◆ **What the task requires**: Please repeat the records exactly, keeping the pictures out.

Start of Data

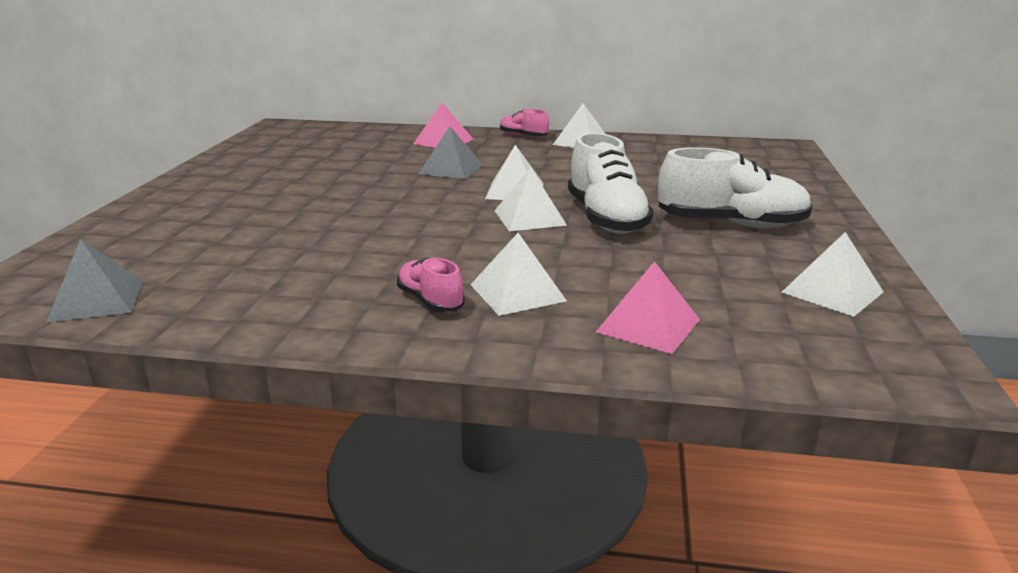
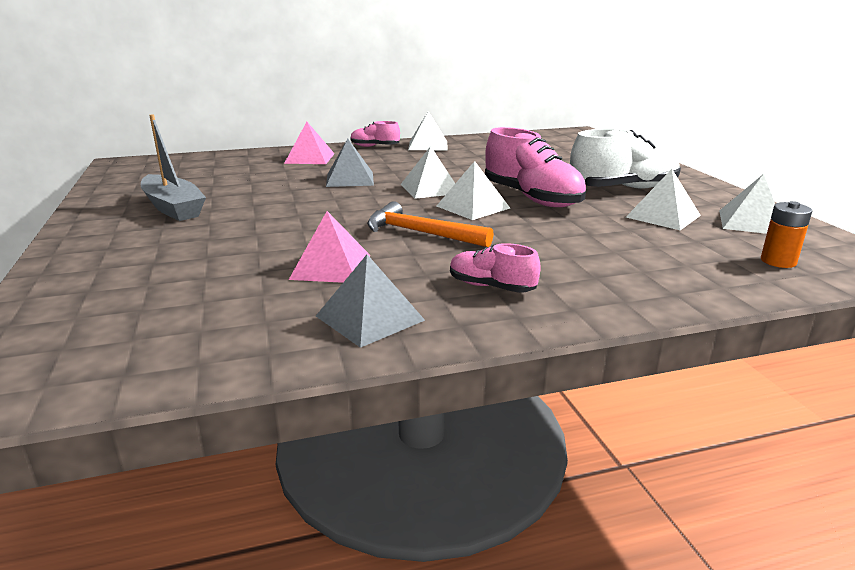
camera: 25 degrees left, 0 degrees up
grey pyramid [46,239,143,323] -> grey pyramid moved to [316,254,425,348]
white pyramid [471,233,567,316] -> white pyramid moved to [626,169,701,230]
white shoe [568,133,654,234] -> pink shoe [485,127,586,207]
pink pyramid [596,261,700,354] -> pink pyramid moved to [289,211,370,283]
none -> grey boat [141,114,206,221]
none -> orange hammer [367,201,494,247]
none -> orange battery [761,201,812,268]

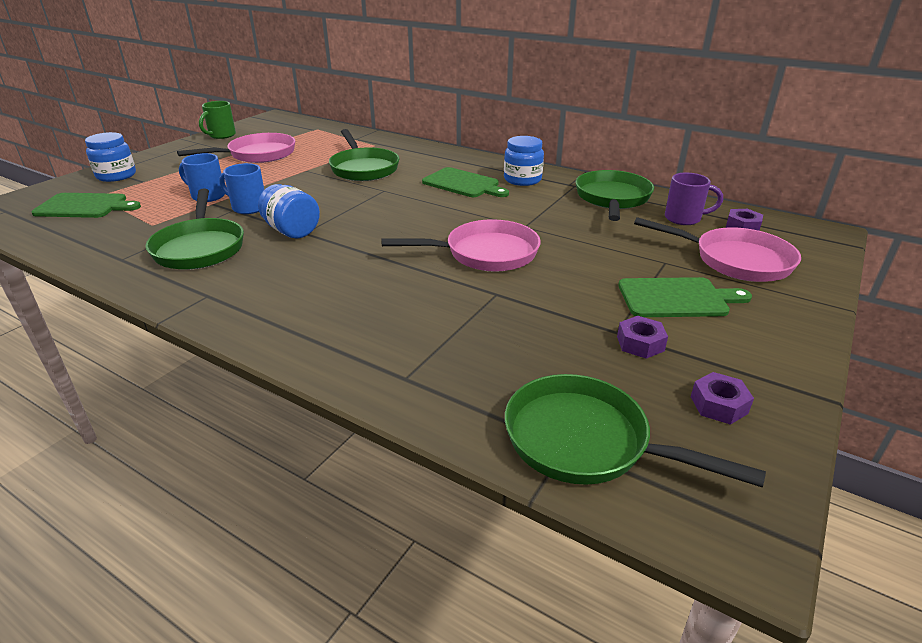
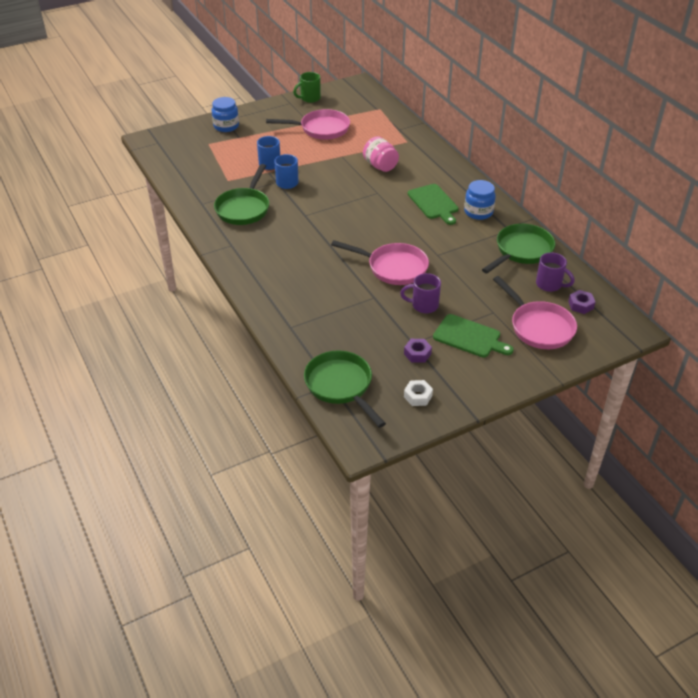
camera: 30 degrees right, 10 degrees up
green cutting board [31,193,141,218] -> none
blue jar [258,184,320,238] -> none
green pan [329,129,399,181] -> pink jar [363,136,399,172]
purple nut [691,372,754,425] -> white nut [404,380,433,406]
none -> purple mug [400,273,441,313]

End of Data

◆ **Solution below**:
camera: 25 degrees left, 0 degrees up
grey pyramid [46,239,143,323] -> grey pyramid moved to [316,254,425,348]
white pyramid [471,233,567,316] -> white pyramid moved to [626,169,701,230]
white shoe [568,133,654,234] -> pink shoe [485,127,586,207]
pink pyramid [596,261,700,354] -> pink pyramid moved to [289,211,370,283]
none -> grey boat [141,114,206,221]
none -> orange hammer [367,201,494,247]
none -> orange battery [761,201,812,268]

camera: 30 degrees right, 10 degrees up
green cutting board [31,193,141,218] -> none
blue jar [258,184,320,238] -> none
green pan [329,129,399,181] -> pink jar [363,136,399,172]
purple nut [691,372,754,425] -> white nut [404,380,433,406]
none -> purple mug [400,273,441,313]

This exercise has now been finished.